#### What is required
For this exercise, copy out each line of the material below that includes "none".

[Excerpted data]

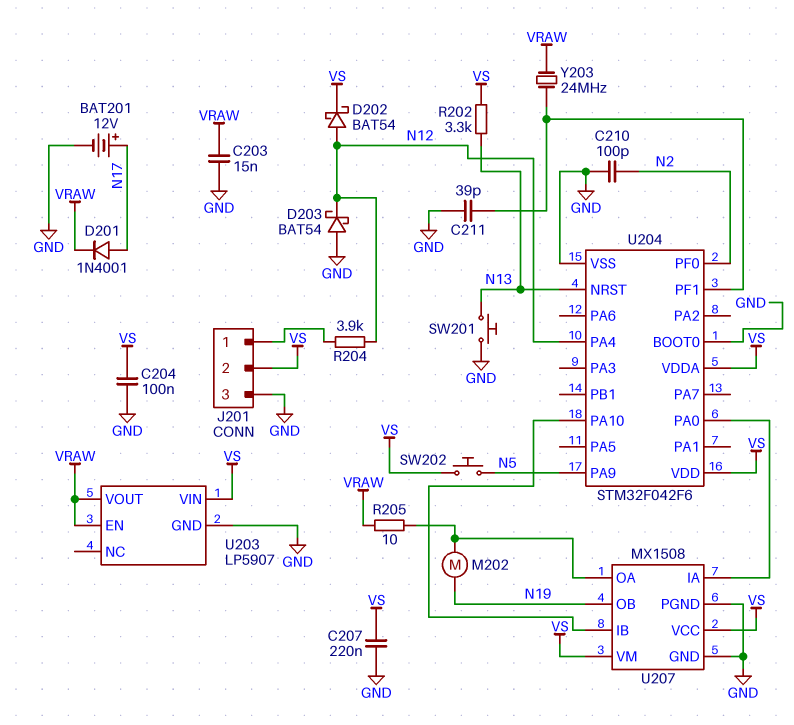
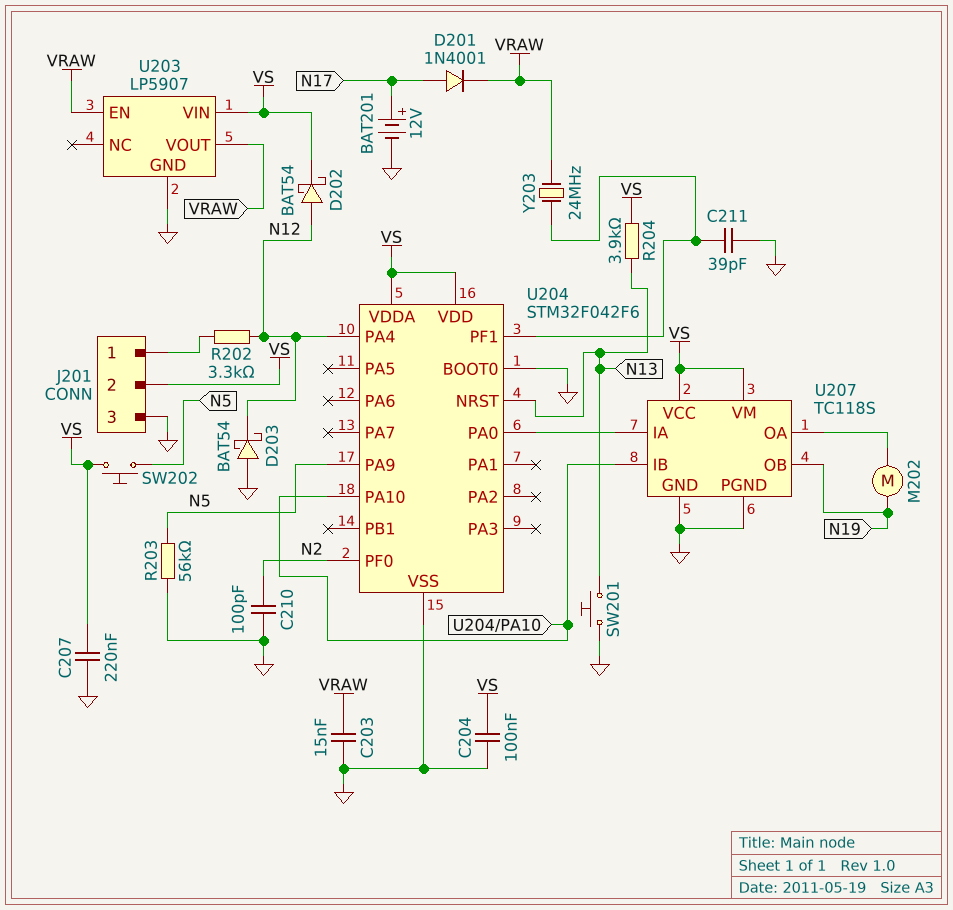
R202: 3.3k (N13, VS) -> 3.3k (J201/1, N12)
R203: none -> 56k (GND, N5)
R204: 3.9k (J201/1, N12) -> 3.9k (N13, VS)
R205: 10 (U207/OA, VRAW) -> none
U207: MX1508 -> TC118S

[/Excerpted data]

#### Answer box
R203: none -> 56k (GND, N5)
R205: 10 (U207/OA, VRAW) -> none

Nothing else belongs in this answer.